## How to complete this task:
The result should be every line in the material below containing the string "blue".

## Excerpted records:
▽

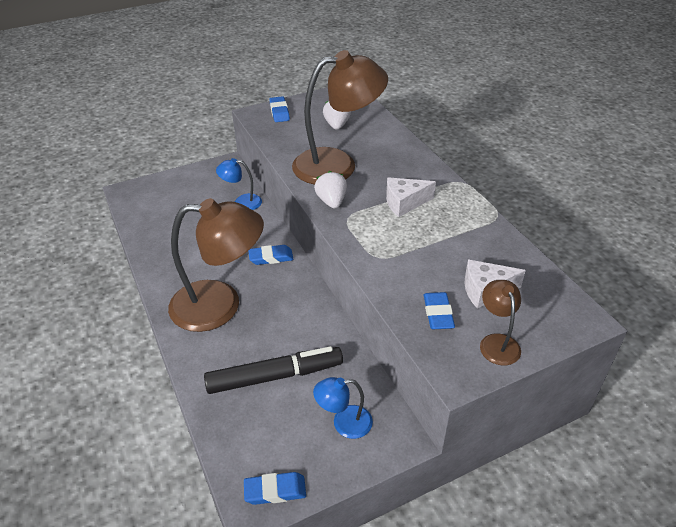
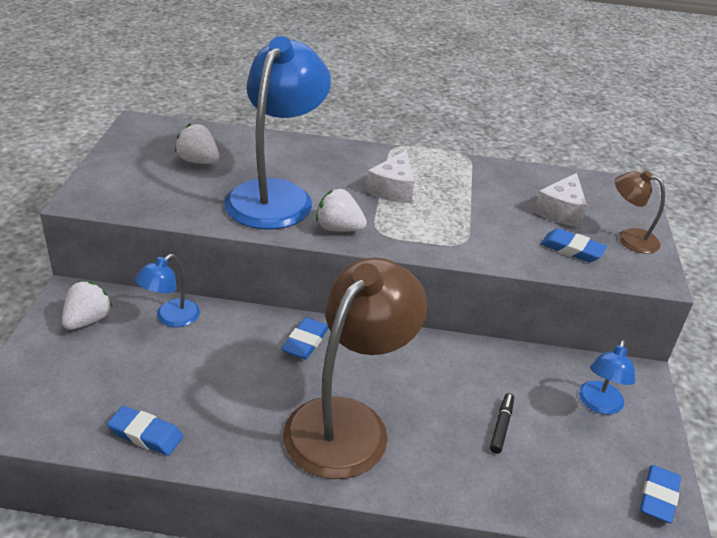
camera: 60 degrees left, 5 degrees down
(214, 179) = (88, 320): none -> white strawberry
(275, 376) = (501, 426): black marker -> black marker, size x0.42
(279, 112) = (108, 182): blue eraser -> blue eraser (145, 434)
(337, 165) = (276, 195): brown lamp -> blue lamp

△

## Result:
(279, 112) = (108, 182): blue eraser -> blue eraser (145, 434)
(337, 165) = (276, 195): brown lamp -> blue lamp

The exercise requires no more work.